[Records from a collection]
=== Begin Enclosure ===

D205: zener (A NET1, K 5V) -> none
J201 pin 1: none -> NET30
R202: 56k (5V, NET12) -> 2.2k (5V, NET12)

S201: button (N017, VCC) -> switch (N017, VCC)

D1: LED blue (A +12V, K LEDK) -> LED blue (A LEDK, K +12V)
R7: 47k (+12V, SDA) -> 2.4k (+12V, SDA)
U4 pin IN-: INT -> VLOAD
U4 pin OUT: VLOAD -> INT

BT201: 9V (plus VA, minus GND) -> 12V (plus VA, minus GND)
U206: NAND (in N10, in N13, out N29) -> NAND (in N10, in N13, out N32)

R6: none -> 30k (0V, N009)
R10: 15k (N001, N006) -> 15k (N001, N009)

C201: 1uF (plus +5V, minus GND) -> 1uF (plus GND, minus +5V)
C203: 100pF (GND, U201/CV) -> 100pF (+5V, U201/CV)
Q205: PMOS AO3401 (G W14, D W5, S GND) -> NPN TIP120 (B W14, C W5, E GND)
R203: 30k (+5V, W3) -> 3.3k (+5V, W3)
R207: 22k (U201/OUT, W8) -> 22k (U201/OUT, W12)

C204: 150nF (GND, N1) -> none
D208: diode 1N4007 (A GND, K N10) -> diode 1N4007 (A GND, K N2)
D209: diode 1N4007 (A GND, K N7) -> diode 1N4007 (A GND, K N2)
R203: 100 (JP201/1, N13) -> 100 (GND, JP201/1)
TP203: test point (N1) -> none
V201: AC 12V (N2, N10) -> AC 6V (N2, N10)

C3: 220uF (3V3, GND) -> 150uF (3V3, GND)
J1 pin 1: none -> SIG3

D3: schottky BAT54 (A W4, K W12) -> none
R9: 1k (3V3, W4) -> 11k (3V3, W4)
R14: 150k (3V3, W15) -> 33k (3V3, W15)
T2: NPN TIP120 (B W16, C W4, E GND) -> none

=== End Enclosure ===

- _What to produce_:
From the records above, retype only the lines starting at the line that contains "C201: 1uF (plus" and ending at the line that contains "C204: 150nF (GND, N1) -> none", both included.

- _Finished exercise_:
C201: 1uF (plus +5V, minus GND) -> 1uF (plus GND, minus +5V)
C203: 100pF (GND, U201/CV) -> 100pF (+5V, U201/CV)
Q205: PMOS AO3401 (G W14, D W5, S GND) -> NPN TIP120 (B W14, C W5, E GND)
R203: 30k (+5V, W3) -> 3.3k (+5V, W3)
R207: 22k (U201/OUT, W8) -> 22k (U201/OUT, W12)

C204: 150nF (GND, N1) -> none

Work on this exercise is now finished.